• **TASK DIRECTIONS**
Print the listing below again from the line that contains "(98, 311) = (325, 206): turquoise" onward, keeping every line exact and leaving out the lines before it.

• **PROVIDED MATERIAL**
++++++++++

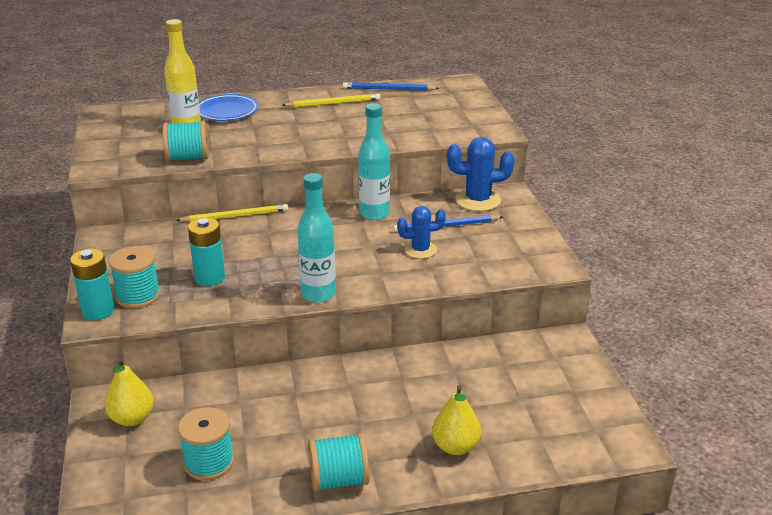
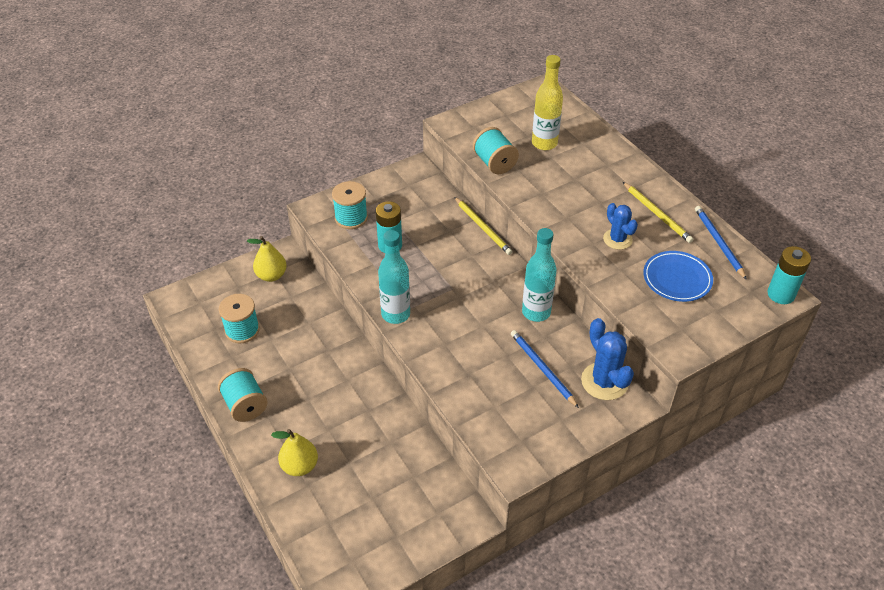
camera: 70 degrees right, 15 degrees up
(98, 311) = (325, 206): turquoise battery -> turquoise battery (781, 294)
(226, 111) = (591, 154): blue plate -> blue plate (677, 279)
(420, 250) = (492, 361): blue cactus -> blue cactus (617, 239)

++++++++++

• **OUTPUT**
(98, 311) = (325, 206): turquoise battery -> turquoise battery (781, 294)
(226, 111) = (591, 154): blue plate -> blue plate (677, 279)
(420, 250) = (492, 361): blue cactus -> blue cactus (617, 239)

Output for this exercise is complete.